_Coordinate-based object records_

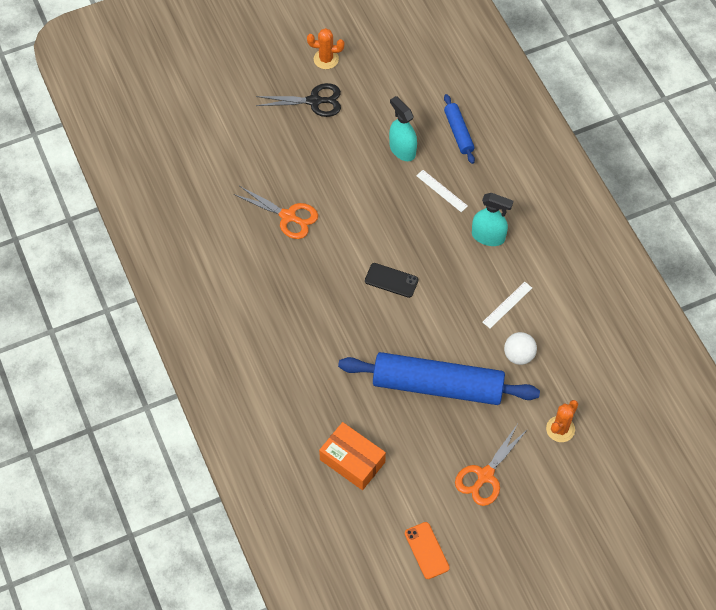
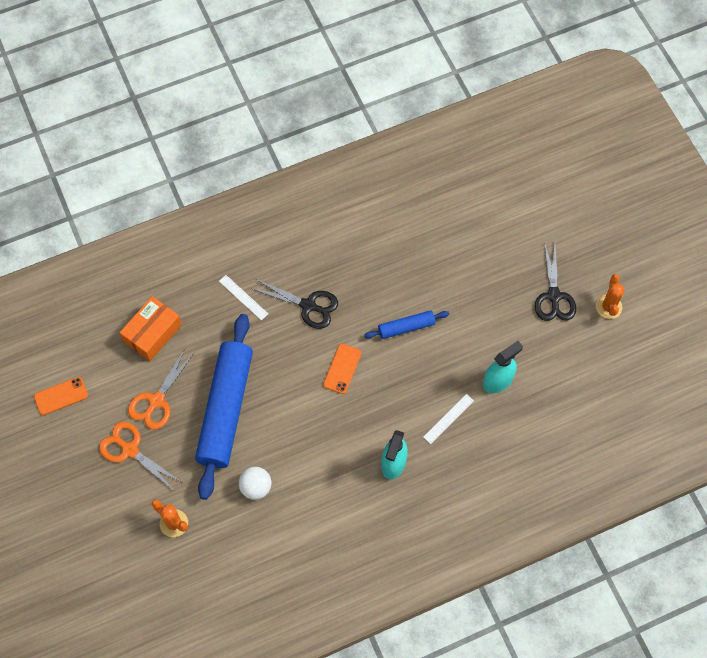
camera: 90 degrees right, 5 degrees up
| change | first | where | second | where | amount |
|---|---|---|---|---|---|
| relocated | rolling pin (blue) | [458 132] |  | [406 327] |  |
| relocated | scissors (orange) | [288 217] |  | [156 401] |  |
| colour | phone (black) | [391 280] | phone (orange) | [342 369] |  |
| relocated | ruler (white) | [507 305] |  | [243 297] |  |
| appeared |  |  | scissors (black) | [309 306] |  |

_HOW TO COMPLETE THIS TASK_
Every entry above is to be printed again exactly, pictures omitted.

_RESPONSE_
camera: 90 degrees right, 5 degrees up
| change | first | where | second | where | amount |
|---|---|---|---|---|---|
| relocated | rolling pin (blue) | [458 132] |  | [406 327] |  |
| relocated | scissors (orange) | [288 217] |  | [156 401] |  |
| colour | phone (black) | [391 280] | phone (orange) | [342 369] |  |
| relocated | ruler (white) | [507 305] |  | [243 297] |  |
| appeared |  |  | scissors (black) | [309 306] |  |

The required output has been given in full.